[Change detection outputs]
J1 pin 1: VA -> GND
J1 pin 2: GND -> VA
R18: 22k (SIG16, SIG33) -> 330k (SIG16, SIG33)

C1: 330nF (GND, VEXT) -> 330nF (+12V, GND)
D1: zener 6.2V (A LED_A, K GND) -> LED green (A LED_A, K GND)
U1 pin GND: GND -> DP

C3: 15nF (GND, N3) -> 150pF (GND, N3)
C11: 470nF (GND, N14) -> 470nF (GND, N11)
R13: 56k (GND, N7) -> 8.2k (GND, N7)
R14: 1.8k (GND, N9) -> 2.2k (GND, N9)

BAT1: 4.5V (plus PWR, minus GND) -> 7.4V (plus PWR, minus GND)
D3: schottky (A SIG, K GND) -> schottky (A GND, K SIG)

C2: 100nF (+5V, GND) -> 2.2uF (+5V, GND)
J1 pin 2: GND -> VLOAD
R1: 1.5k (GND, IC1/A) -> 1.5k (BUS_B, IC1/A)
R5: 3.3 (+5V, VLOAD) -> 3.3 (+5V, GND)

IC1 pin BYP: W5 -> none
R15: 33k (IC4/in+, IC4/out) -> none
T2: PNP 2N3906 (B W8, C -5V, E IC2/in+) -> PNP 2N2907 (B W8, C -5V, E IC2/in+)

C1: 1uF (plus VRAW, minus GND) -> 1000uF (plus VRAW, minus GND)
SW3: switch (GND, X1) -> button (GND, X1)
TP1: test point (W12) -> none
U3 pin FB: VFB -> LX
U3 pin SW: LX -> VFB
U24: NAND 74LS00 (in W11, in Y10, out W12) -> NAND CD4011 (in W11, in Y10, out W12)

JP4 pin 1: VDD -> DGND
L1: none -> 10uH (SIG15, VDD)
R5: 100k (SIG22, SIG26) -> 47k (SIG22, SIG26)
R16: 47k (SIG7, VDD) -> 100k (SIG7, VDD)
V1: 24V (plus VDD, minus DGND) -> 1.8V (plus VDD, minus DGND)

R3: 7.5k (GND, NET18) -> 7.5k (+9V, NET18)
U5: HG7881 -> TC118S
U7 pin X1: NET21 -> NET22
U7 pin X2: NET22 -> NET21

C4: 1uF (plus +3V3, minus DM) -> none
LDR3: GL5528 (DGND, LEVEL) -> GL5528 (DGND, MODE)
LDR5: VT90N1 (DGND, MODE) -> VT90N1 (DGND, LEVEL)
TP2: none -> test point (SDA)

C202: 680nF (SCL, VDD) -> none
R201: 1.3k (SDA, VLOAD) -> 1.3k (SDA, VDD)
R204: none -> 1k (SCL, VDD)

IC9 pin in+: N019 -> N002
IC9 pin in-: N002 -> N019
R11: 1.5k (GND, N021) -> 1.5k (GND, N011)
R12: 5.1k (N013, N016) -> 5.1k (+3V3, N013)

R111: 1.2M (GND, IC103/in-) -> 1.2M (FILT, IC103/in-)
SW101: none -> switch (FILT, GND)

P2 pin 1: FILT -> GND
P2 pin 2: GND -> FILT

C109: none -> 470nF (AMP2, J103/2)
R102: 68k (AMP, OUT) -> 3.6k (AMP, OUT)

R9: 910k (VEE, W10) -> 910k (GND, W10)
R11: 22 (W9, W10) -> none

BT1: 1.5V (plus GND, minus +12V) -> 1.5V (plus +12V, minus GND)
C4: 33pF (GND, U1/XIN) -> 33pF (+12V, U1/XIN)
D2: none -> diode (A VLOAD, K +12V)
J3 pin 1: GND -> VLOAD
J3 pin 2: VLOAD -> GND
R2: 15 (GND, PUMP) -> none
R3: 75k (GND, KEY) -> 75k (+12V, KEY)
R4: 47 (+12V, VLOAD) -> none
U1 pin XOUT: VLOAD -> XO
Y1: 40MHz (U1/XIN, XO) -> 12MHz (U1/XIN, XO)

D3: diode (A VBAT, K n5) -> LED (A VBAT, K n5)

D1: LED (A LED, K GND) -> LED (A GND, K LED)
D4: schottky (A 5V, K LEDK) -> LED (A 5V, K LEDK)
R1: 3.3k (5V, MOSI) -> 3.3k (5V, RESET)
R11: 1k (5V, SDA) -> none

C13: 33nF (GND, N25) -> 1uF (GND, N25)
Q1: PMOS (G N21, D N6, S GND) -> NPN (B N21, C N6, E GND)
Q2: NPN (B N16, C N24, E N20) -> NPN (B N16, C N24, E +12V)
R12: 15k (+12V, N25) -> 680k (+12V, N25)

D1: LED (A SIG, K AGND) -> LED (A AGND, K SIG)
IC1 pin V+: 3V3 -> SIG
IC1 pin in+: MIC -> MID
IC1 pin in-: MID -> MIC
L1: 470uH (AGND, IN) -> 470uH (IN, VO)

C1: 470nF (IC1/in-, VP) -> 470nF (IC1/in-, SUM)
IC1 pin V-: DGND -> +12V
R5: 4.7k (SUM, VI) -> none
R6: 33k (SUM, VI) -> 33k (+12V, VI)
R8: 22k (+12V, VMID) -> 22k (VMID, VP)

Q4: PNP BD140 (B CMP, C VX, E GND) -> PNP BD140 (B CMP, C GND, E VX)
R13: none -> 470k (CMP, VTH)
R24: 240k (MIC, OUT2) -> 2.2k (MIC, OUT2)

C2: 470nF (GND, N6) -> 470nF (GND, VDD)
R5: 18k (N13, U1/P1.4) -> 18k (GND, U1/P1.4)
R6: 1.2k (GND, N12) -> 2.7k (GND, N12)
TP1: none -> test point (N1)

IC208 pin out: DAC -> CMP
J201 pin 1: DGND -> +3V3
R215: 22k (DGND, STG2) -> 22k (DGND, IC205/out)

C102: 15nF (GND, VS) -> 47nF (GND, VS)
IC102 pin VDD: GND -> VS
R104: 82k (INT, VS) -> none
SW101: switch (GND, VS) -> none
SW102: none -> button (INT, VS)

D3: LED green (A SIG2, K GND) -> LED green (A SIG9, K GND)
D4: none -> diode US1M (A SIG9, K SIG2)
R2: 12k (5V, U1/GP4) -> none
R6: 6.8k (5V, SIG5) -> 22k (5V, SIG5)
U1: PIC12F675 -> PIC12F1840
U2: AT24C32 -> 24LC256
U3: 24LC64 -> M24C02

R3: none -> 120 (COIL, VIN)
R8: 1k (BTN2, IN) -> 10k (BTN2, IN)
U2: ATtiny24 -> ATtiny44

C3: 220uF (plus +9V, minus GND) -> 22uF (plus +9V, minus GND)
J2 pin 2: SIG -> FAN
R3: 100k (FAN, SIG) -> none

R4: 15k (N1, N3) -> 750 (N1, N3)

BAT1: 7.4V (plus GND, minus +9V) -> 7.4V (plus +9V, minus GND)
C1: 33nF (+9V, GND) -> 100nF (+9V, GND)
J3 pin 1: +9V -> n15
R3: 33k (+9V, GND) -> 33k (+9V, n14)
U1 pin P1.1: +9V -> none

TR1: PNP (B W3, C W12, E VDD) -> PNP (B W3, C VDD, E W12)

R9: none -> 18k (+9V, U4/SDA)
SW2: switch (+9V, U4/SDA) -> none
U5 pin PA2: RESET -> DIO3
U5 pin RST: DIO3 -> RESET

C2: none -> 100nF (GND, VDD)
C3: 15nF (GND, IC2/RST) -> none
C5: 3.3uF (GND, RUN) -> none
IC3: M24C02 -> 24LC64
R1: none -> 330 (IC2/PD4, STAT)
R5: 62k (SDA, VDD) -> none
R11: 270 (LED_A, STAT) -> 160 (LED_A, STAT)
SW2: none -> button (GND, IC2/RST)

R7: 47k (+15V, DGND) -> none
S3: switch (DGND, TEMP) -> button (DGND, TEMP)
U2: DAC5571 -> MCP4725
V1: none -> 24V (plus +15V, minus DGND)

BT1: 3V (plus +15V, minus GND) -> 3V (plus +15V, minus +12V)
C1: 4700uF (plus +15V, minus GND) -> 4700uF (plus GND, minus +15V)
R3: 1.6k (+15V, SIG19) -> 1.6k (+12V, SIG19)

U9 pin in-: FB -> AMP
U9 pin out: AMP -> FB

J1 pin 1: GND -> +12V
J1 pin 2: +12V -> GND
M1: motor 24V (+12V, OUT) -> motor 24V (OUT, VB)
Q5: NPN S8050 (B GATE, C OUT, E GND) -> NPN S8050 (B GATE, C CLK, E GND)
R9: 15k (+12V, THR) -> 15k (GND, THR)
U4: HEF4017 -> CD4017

→ **ABOUT THIS TASK**:
Please write out the lines that run from the one with "U9 pin in-: FB -> AMP" to the end of the records, both included, exactly as they appear.

→ **RESPONSE BELOW**:
U9 pin in-: FB -> AMP
U9 pin out: AMP -> FB

J1 pin 1: GND -> +12V
J1 pin 2: +12V -> GND
M1: motor 24V (+12V, OUT) -> motor 24V (OUT, VB)
Q5: NPN S8050 (B GATE, C OUT, E GND) -> NPN S8050 (B GATE, C CLK, E GND)
R9: 15k (+12V, THR) -> 15k (GND, THR)
U4: HEF4017 -> CD4017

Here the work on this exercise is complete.